(Stored items from a collection)

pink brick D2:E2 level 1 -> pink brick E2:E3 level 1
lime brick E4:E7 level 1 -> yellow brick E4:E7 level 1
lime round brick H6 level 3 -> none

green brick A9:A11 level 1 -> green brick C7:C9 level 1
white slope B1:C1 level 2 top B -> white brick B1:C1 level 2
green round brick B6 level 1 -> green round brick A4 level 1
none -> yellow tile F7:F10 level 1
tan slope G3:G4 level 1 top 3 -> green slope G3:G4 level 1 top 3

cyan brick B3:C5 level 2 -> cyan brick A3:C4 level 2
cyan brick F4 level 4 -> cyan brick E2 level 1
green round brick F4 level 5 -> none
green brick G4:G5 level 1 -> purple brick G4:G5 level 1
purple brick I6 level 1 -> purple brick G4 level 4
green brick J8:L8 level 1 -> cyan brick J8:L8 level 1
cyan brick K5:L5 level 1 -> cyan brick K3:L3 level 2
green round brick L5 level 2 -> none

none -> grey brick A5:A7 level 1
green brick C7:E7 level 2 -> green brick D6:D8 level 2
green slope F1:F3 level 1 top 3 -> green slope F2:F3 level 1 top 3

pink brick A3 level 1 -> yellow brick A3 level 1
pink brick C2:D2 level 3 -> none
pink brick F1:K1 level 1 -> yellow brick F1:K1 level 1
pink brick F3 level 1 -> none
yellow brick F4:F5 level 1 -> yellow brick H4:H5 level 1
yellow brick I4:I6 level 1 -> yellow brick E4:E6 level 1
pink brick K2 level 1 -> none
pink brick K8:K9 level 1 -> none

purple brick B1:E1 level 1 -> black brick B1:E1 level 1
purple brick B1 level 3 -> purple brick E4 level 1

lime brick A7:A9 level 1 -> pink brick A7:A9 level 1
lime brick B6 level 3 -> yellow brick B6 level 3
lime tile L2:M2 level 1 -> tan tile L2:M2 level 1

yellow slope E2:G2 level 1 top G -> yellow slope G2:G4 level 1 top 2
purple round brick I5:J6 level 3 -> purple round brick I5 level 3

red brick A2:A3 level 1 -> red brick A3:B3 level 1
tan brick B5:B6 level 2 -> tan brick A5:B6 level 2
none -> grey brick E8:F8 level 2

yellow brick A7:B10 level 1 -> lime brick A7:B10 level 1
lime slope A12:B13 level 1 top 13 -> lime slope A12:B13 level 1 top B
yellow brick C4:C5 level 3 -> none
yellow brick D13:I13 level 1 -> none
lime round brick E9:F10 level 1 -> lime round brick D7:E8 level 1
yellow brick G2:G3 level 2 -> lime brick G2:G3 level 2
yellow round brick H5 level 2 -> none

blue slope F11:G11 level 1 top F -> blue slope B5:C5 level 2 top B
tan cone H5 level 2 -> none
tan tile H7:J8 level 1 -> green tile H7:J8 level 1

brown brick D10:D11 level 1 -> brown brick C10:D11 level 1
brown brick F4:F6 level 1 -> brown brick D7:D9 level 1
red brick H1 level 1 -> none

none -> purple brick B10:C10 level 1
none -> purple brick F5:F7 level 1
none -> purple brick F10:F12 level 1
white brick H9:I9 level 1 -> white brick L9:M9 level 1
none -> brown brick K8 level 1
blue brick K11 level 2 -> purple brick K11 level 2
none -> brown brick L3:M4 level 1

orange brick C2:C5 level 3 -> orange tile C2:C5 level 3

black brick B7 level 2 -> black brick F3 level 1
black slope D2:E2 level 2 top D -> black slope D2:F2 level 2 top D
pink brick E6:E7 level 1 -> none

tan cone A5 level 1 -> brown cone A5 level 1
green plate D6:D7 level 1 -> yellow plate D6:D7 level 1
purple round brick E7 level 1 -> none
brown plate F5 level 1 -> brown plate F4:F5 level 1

**Try it:**
Report the number of lines in the entries above that include the string "tile". Give nothing but the number.

**Exercise output:**
4